| AVAILABLE RECORDS |
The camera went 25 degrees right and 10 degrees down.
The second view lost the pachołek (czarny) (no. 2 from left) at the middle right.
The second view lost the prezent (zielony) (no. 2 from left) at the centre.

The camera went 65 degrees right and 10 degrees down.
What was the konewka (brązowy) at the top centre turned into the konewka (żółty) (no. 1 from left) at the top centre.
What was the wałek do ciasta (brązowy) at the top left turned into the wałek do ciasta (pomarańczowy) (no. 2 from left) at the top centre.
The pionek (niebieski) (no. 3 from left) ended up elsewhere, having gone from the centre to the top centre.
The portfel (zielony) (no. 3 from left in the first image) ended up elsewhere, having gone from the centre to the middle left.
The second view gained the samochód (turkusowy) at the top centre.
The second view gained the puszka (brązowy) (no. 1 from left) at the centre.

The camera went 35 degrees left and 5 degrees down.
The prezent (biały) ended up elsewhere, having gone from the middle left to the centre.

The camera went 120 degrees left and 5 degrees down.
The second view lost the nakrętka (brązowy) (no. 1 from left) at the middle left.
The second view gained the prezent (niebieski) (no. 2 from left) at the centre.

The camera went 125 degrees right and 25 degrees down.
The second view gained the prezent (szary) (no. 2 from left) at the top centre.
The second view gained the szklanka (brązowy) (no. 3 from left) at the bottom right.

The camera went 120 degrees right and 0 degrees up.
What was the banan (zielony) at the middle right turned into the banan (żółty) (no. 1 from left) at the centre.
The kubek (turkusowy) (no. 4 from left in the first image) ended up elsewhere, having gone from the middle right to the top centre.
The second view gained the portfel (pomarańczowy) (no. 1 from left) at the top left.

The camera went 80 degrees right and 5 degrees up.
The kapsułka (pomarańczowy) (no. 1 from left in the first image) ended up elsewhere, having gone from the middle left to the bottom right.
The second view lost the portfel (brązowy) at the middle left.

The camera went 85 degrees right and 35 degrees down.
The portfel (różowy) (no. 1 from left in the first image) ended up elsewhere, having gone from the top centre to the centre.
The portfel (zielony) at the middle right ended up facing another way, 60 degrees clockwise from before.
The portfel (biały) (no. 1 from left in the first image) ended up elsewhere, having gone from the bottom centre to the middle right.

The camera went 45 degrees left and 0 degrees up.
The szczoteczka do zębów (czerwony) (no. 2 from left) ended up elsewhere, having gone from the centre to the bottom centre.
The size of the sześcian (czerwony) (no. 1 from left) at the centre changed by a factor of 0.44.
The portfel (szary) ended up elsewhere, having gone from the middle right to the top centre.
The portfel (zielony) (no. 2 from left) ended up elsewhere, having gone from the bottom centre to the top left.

| WHAT YOU SHOULD DO |
The response should consist of all the entries, copied without any alteration.

| ANSWER BELOW |
The camera went 25 degrees right and 10 degrees down.
The second view lost the pachołek (czarny) (no. 2 from left) at the middle right.
The second view lost the prezent (zielony) (no. 2 from left) at the centre.

The camera went 65 degrees right and 10 degrees down.
What was the konewka (brązowy) at the top centre turned into the konewka (żółty) (no. 1 from left) at the top centre.
What was the wałek do ciasta (brązowy) at the top left turned into the wałek do ciasta (pomarańczowy) (no. 2 from left) at the top centre.
The pionek (niebieski) (no. 3 from left) ended up elsewhere, having gone from the centre to the top centre.
The portfel (zielony) (no. 3 from left in the first image) ended up elsewhere, having gone from the centre to the middle left.
The second view gained the samochód (turkusowy) at the top centre.
The second view gained the puszka (brązowy) (no. 1 from left) at the centre.

The camera went 35 degrees left and 5 degrees down.
The prezent (biały) ended up elsewhere, having gone from the middle left to the centre.

The camera went 120 degrees left and 5 degrees down.
The second view lost the nakrętka (brązowy) (no. 1 from left) at the middle left.
The second view gained the prezent (niebieski) (no. 2 from left) at the centre.

The camera went 125 degrees right and 25 degrees down.
The second view gained the prezent (szary) (no. 2 from left) at the top centre.
The second view gained the szklanka (brązowy) (no. 3 from left) at the bottom right.

The camera went 120 degrees right and 0 degrees up.
What was the banan (zielony) at the middle right turned into the banan (żółty) (no. 1 from left) at the centre.
The kubek (turkusowy) (no. 4 from left in the first image) ended up elsewhere, having gone from the middle right to the top centre.
The second view gained the portfel (pomarańczowy) (no. 1 from left) at the top left.

The camera went 80 degrees right and 5 degrees up.
The kapsułka (pomarańczowy) (no. 1 from left in the first image) ended up elsewhere, having gone from the middle left to the bottom right.
The second view lost the portfel (brązowy) at the middle left.

The camera went 85 degrees right and 35 degrees down.
The portfel (różowy) (no. 1 from left in the first image) ended up elsewhere, having gone from the top centre to the centre.
The portfel (zielony) at the middle right ended up facing another way, 60 degrees clockwise from before.
The portfel (biały) (no. 1 from left in the first image) ended up elsewhere, having gone from the bottom centre to the middle right.

The camera went 45 degrees left and 0 degrees up.
The szczoteczka do zębów (czerwony) (no. 2 from left) ended up elsewhere, having gone from the centre to the bottom centre.
The size of the sześcian (czerwony) (no. 1 from left) at the centre changed by a factor of 0.44.
The portfel (szary) ended up elsewhere, having gone from the middle right to the top centre.
The portfel (zielony) (no. 2 from left) ended up elsewhere, having gone from the bottom centre to the top left.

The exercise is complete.